Data to examine —
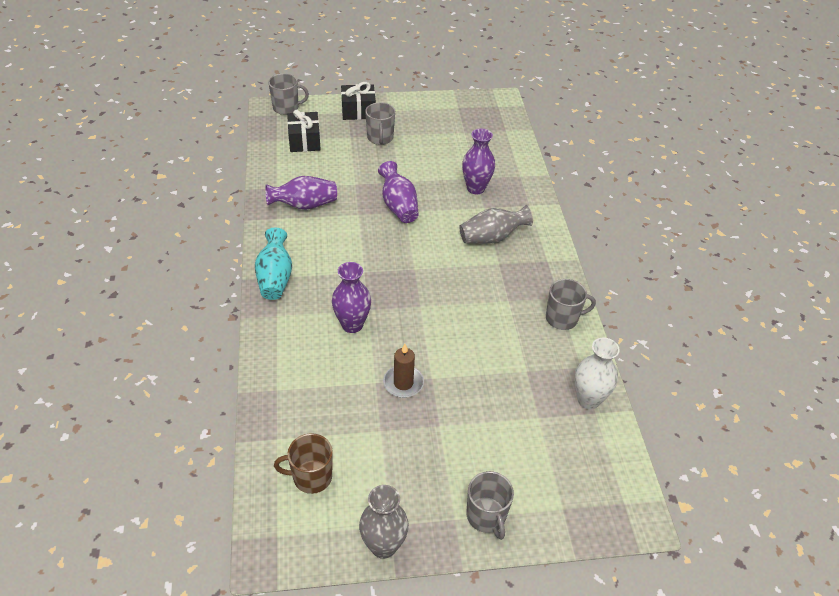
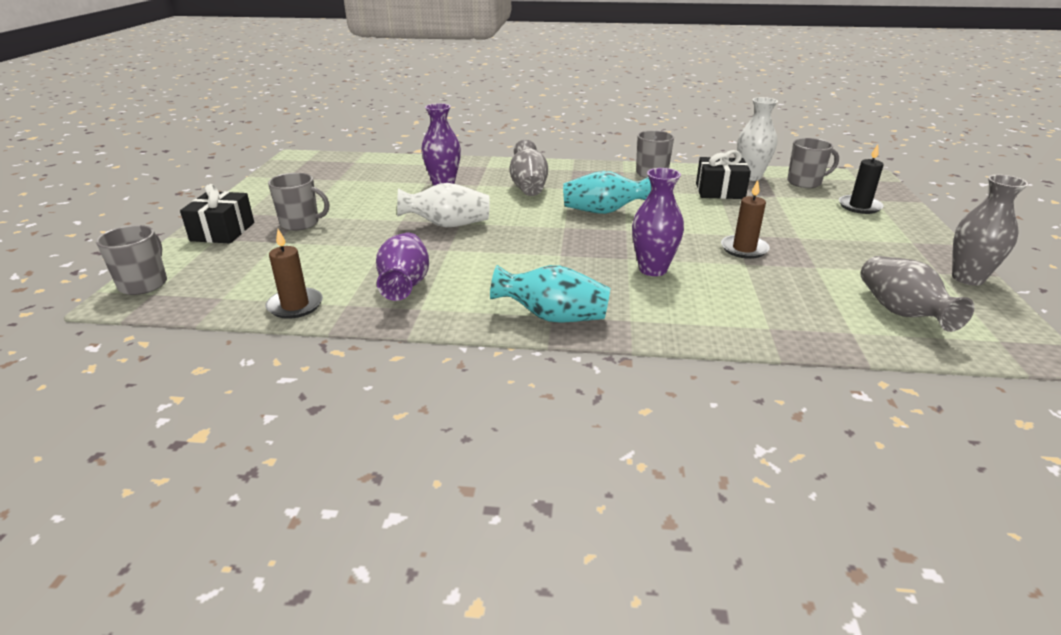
camera: 75 degrees left, 15 degrees down
(272, 169) = (295, 305): none -> brown candle
(304, 141) = (250, 275): black gift -> black gift (720, 191)
(311, 477) = (901, 312): brown mug -> grey vase
(398, 206) = (447, 225): purple vase -> white vase
(453, 289) = (603, 211): none -> turquoise vase
(486, 516) = (901, 228): grey mug -> grey mug (805, 182)
(536, 489) = (859, 206): none -> black candle

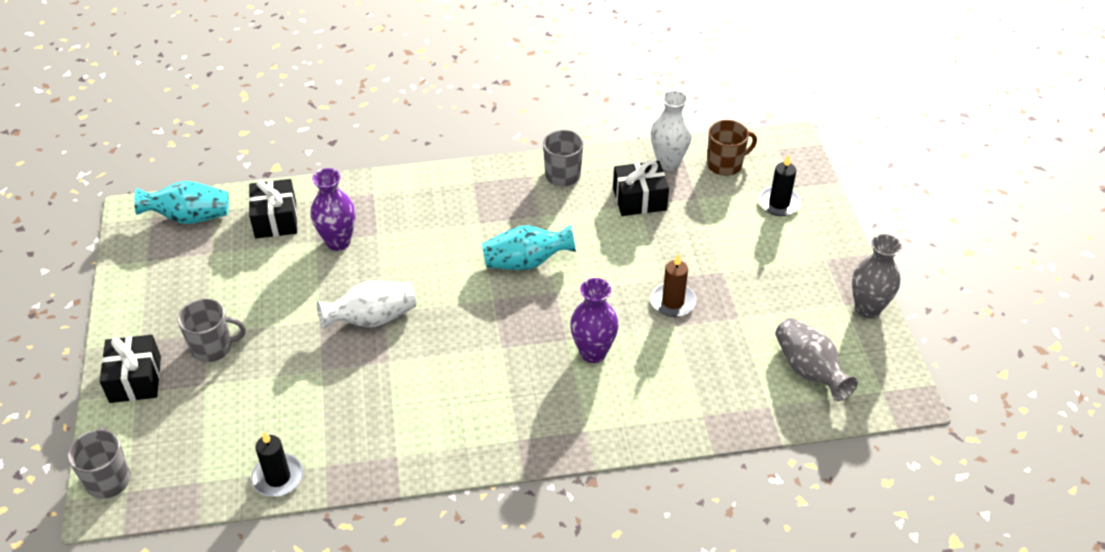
camera: 15 degrees left, 15 degrees up
(295, 305) = (278, 477): brown candle -> black candle
(400, 170) = (275, 219): none -> black gift
(405, 285) = (368, 425): purple vase -> none
(528, 186) = (434, 228): grey vase -> none
(553, 317) = (518, 441): turquoise vase -> turquoise vase (189, 217)
(805, 182) = (725, 165): grey mug -> brown mug

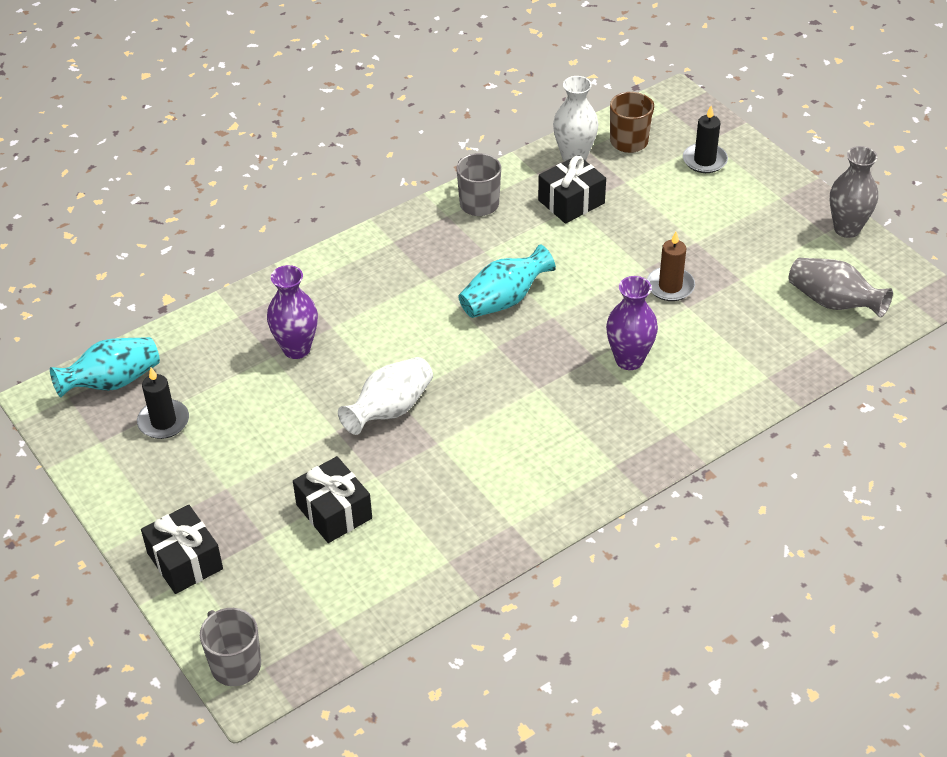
camera: 25 degrees left, 0 degrees up
(213, 347) = (244, 499): grey mug -> none
(275, 219) = (211, 351): black gift -> black gift (334, 511)
(278, 477) = (409, 591): black candle -> black candle (163, 421)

Exercise — Report how many lines above include "vase". Nothing else.

Exercise solution — 6